Restate all entries exactly. Skip the images.

EXTRACTED RECORDS: Begin

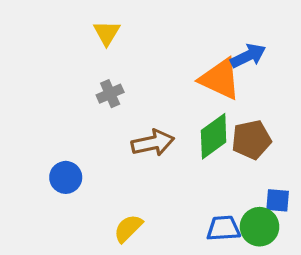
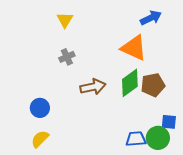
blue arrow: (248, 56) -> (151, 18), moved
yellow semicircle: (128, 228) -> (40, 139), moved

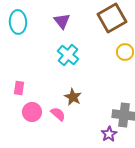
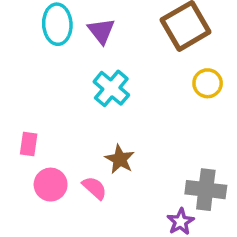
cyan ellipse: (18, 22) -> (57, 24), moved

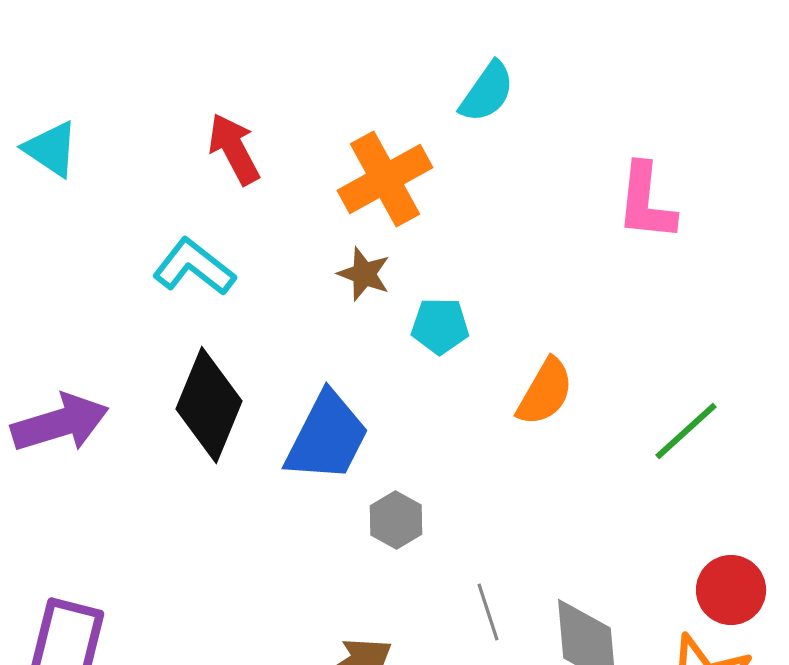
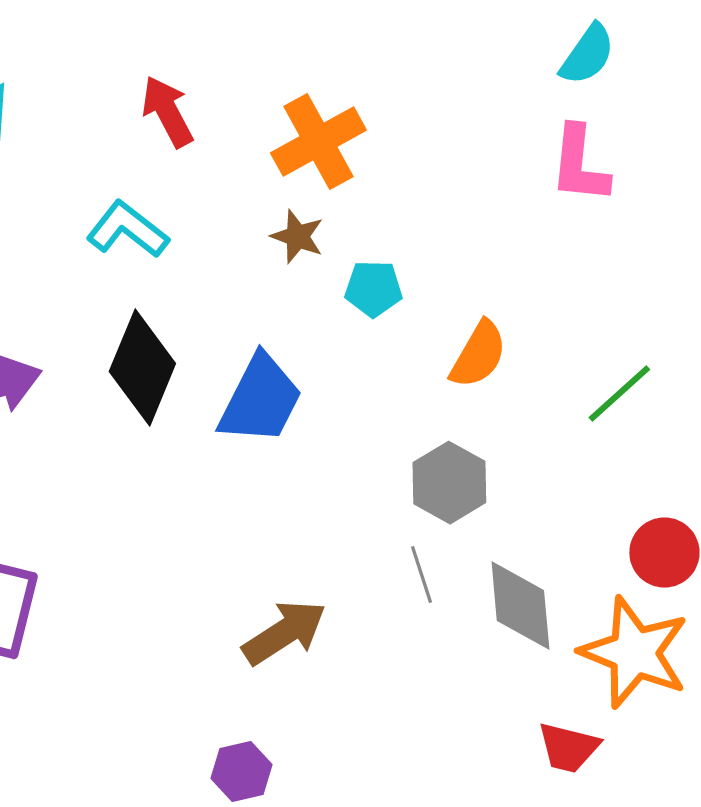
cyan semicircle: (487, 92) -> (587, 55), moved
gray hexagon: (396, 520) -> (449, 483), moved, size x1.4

EXTRACTED RECORDS: End

▶ [OUTPUT FOR THIS TASK]
blue arrow: (248, 56) -> (151, 18), moved
yellow semicircle: (128, 228) -> (40, 139), moved

cyan ellipse: (18, 22) -> (57, 24), moved

cyan semicircle: (487, 92) -> (587, 55), moved
gray hexagon: (396, 520) -> (449, 483), moved, size x1.4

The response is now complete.